/---

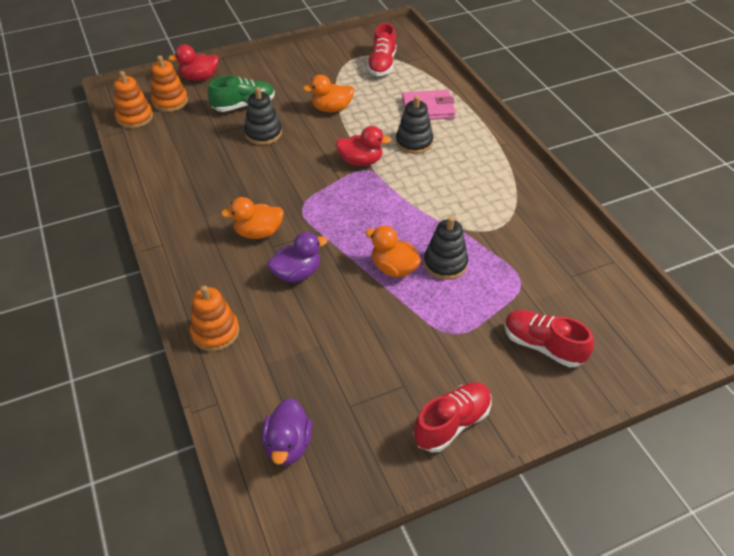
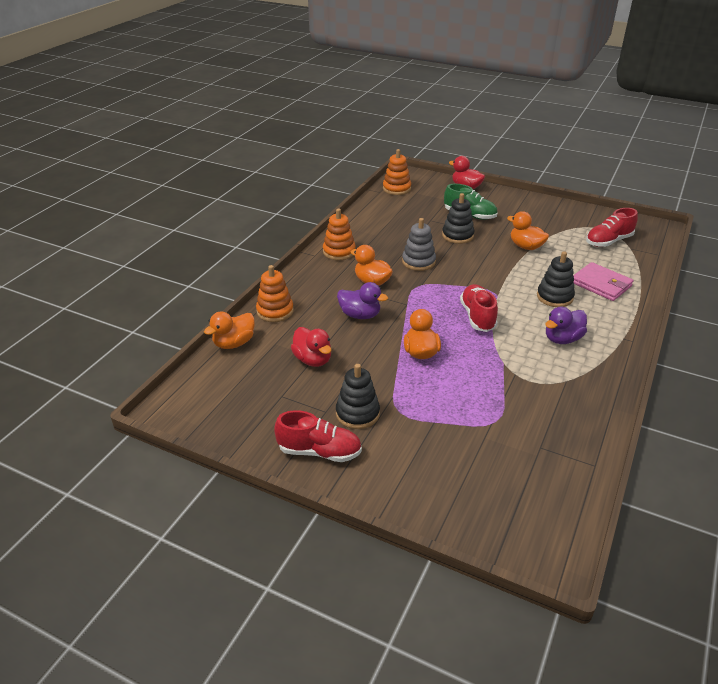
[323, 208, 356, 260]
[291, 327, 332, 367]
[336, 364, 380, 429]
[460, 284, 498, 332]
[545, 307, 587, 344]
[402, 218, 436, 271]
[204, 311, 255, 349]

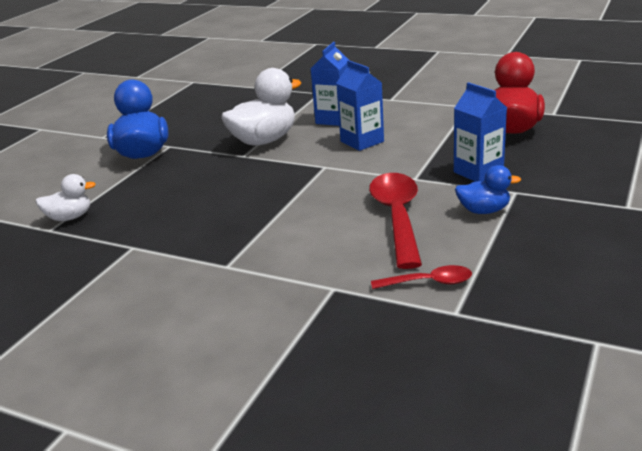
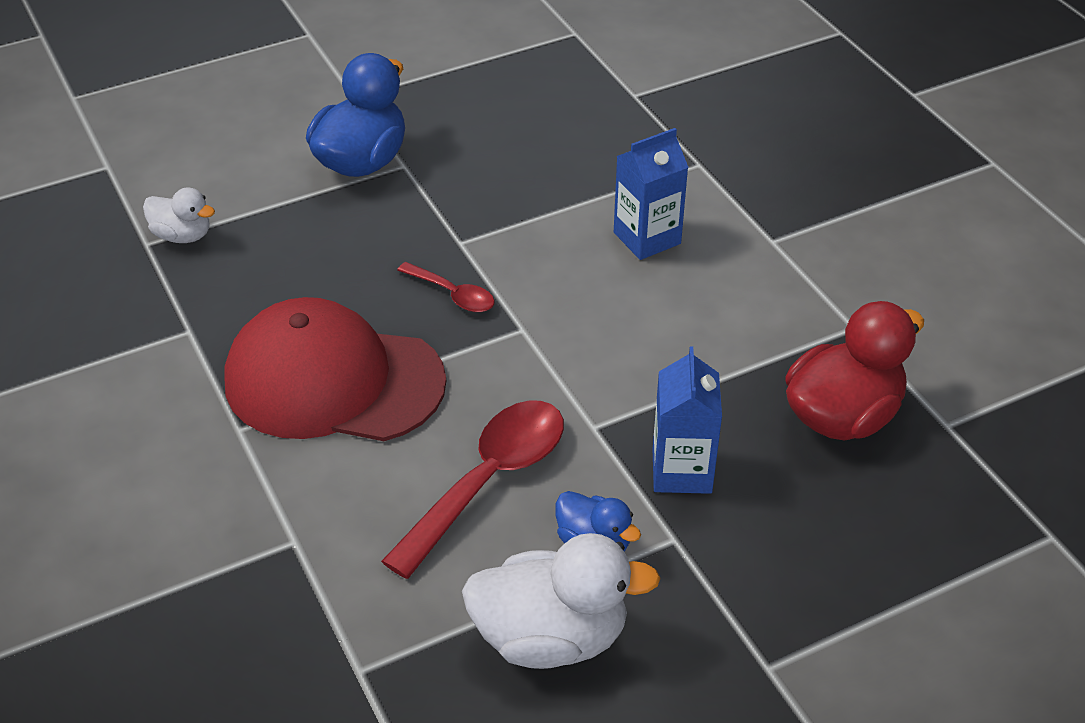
[336, 60, 384, 151] (first image)
[462, 533, 661, 669]
[397, 262, 495, 312]
[224, 297, 446, 441]

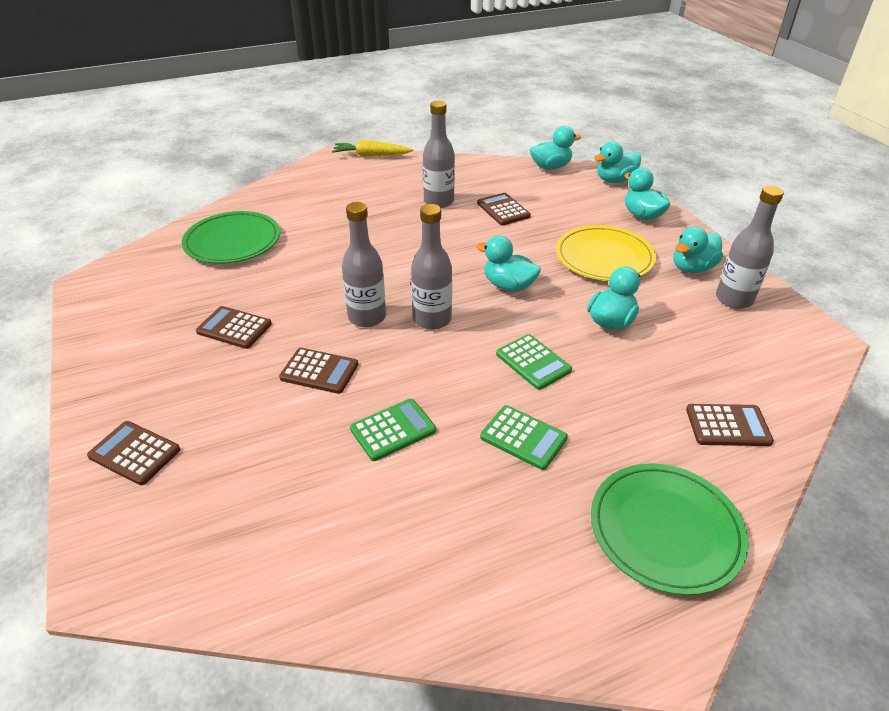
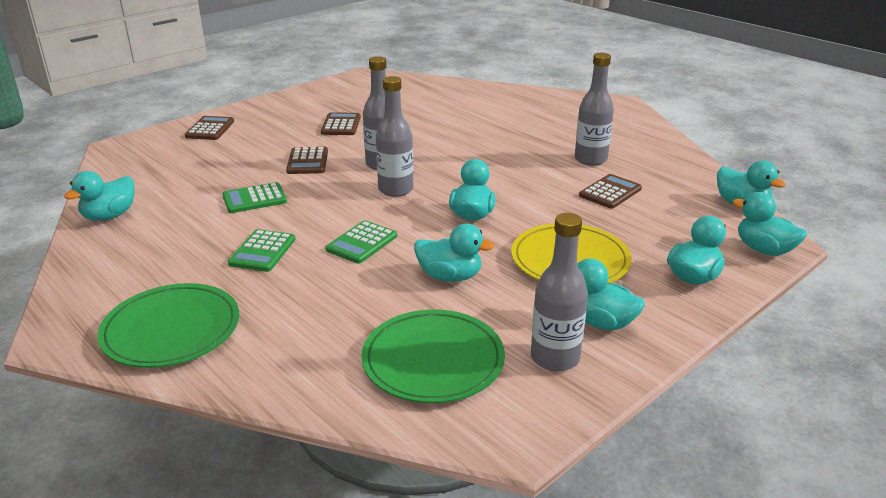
[332, 140, 414, 156] (first image)
[361, 310, 505, 403]
[222, 182, 287, 213]
[686, 404, 774, 446] (first image)
[64, 171, 135, 221]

\---

- Work required: Copy all the lines above that hold the string "first".

- Written answer:
[336, 60, 384, 151] (first image)
[332, 140, 414, 156] (first image)
[686, 404, 774, 446] (first image)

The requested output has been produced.